--- Given records ---

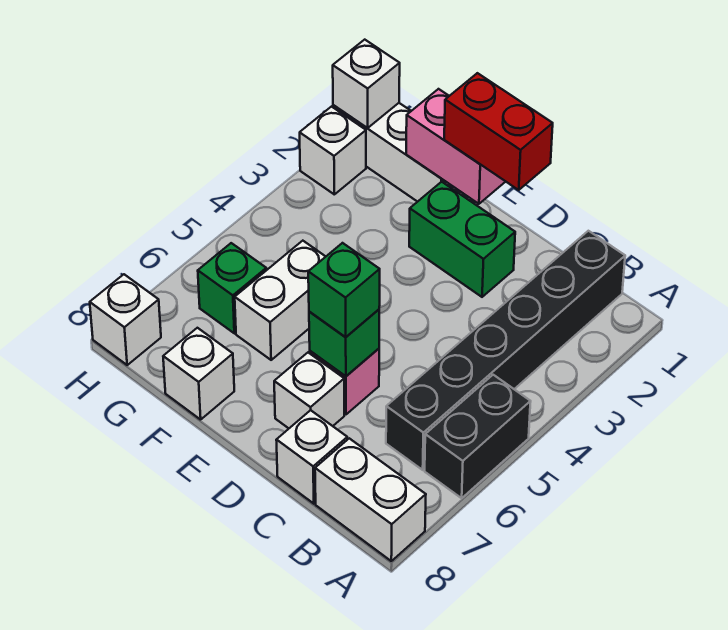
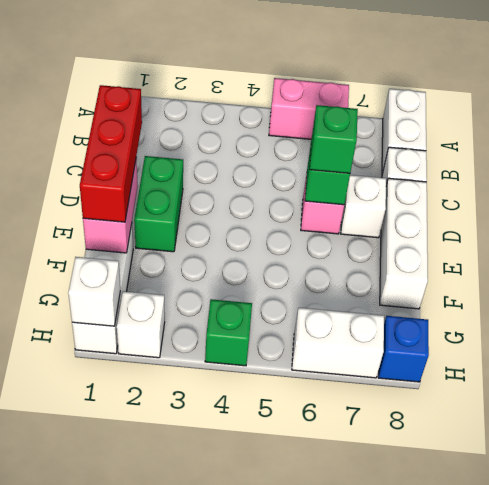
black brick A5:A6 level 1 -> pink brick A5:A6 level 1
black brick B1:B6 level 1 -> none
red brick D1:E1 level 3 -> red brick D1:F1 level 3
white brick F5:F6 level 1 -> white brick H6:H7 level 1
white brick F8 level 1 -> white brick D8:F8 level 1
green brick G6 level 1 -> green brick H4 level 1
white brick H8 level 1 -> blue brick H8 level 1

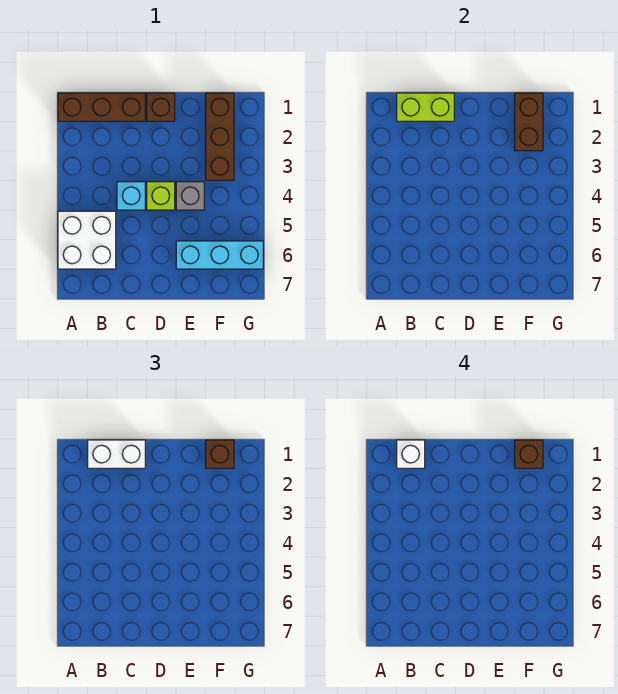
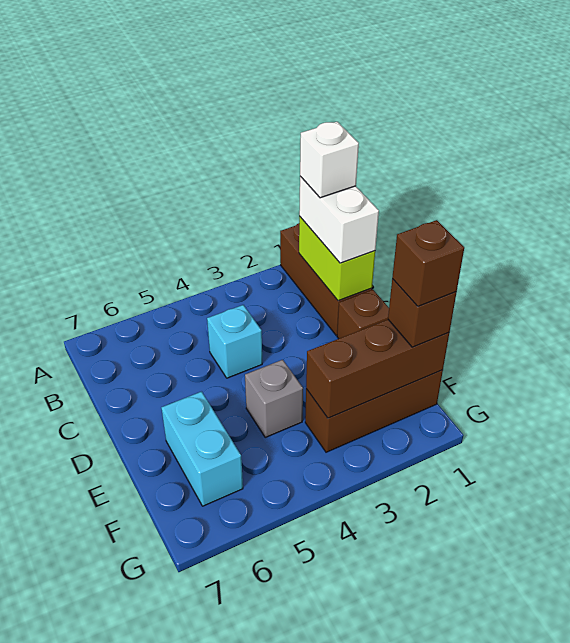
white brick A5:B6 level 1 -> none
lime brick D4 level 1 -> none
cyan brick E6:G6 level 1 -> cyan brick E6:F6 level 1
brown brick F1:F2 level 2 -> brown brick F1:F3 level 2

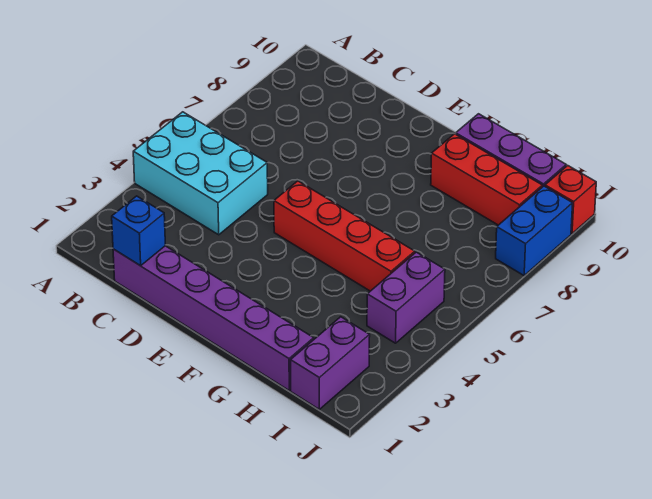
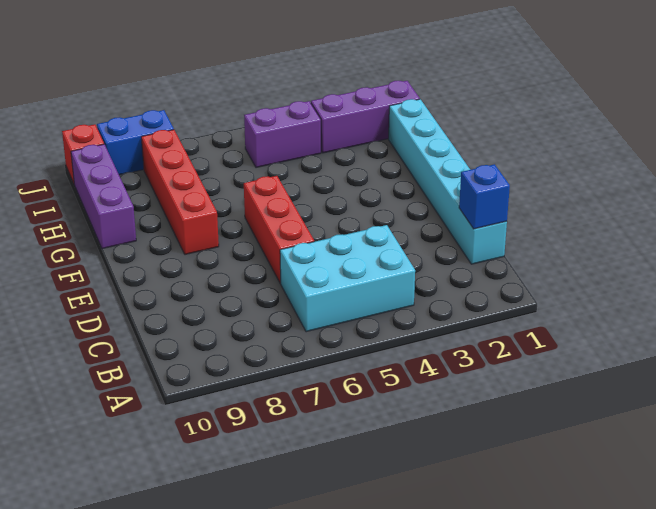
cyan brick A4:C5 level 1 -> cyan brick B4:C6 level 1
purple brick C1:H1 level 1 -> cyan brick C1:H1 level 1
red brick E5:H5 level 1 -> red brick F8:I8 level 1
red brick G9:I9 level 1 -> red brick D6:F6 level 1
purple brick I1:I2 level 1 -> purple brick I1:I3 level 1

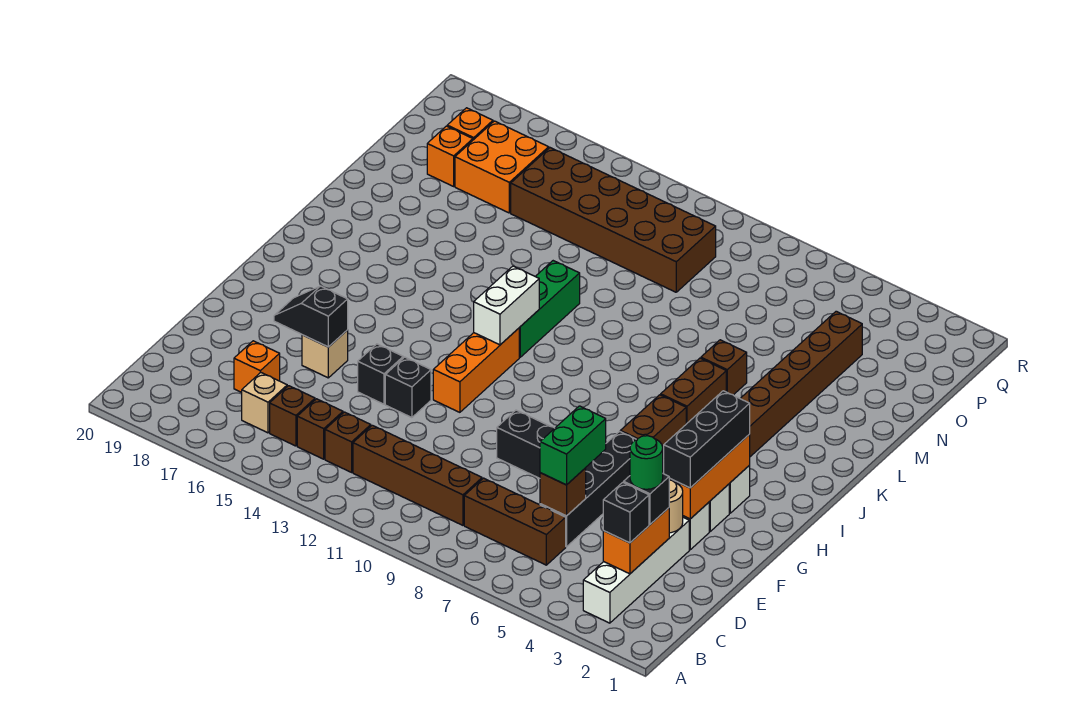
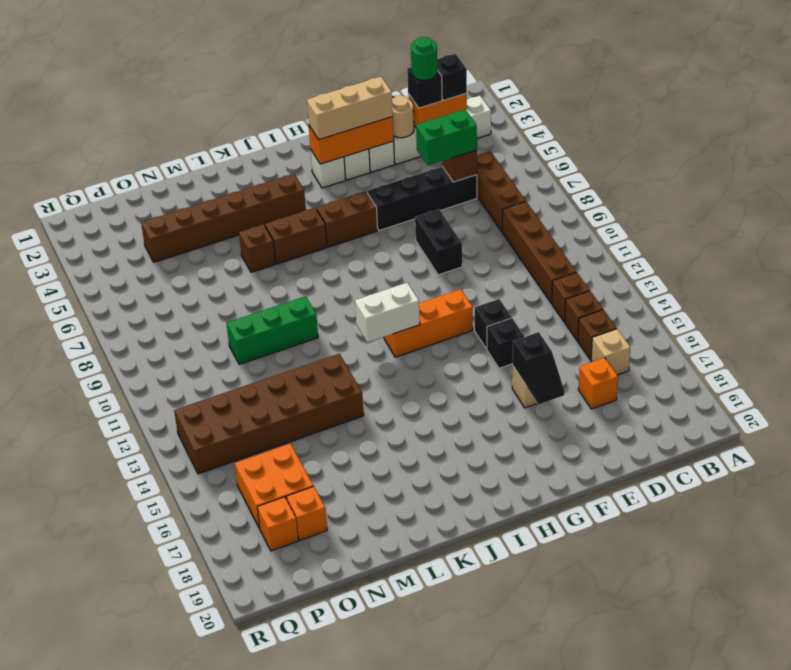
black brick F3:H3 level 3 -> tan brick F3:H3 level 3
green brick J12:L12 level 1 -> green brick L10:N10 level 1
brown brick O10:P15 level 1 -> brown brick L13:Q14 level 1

---

(Exercise)
Take the line containing "cyan brick A4:C5" and every line after it up to the end of the entries, and quote them exactly. Both ends count; the pictures do not.

(Completed exercise)
cyan brick A4:C5 level 1 -> cyan brick B4:C6 level 1
purple brick C1:H1 level 1 -> cyan brick C1:H1 level 1
red brick E5:H5 level 1 -> red brick F8:I8 level 1
red brick G9:I9 level 1 -> red brick D6:F6 level 1
purple brick I1:I2 level 1 -> purple brick I1:I3 level 1

black brick F3:H3 level 3 -> tan brick F3:H3 level 3
green brick J12:L12 level 1 -> green brick L10:N10 level 1
brown brick O10:P15 level 1 -> brown brick L13:Q14 level 1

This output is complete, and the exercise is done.